**AIM OF THE EXERCISE**:
Please retype all of the entries that follow, leaving the images out.

**LISTED ENTRIES**:
==*==
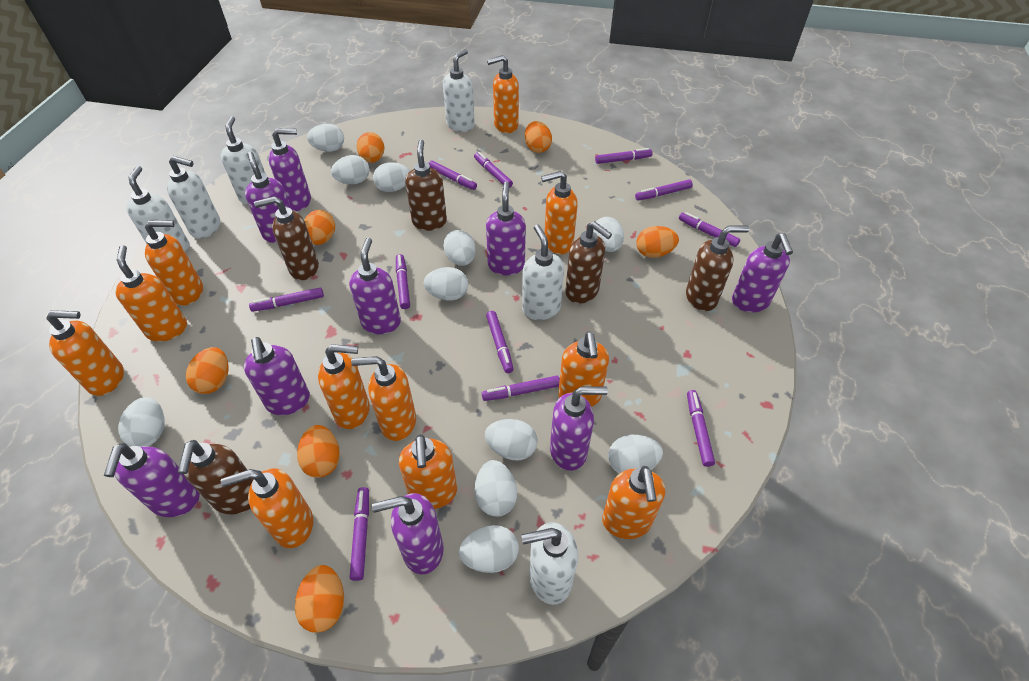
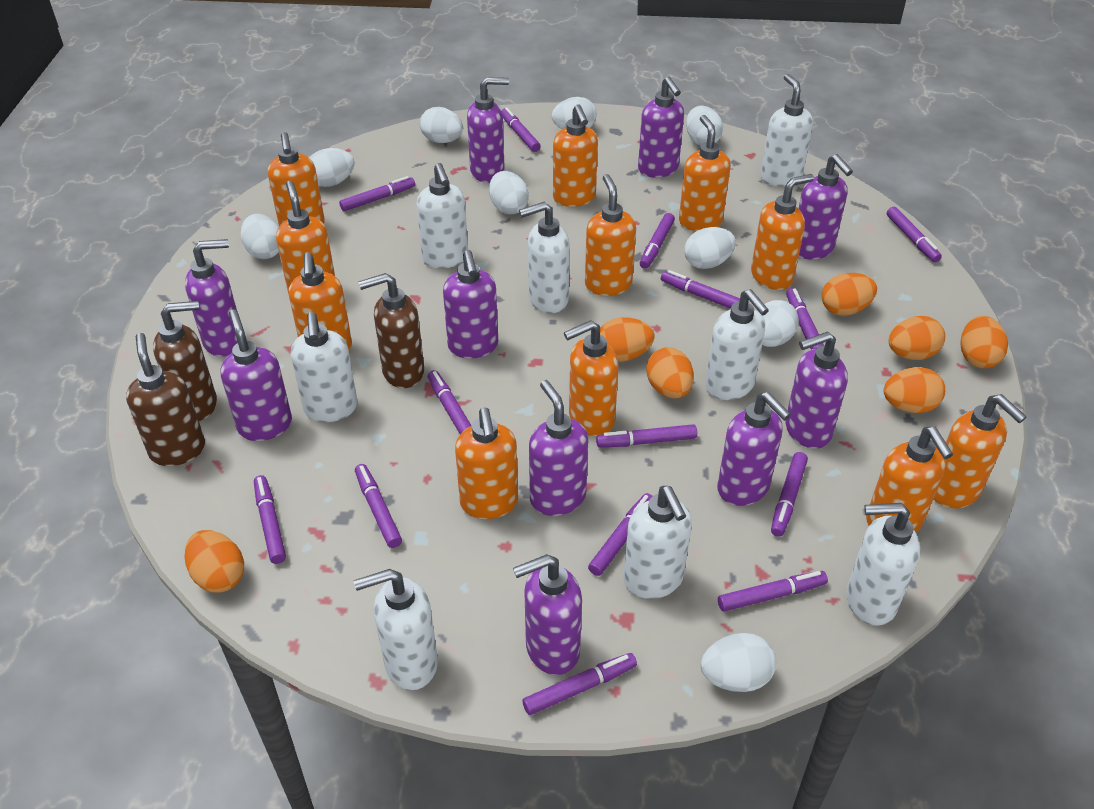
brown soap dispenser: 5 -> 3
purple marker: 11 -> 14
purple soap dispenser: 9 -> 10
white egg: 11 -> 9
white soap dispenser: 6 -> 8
==*==
**SOLUTION**:
brown soap dispenser: 5 -> 3
purple marker: 11 -> 14
purple soap dispenser: 9 -> 10
white egg: 11 -> 9
white soap dispenser: 6 -> 8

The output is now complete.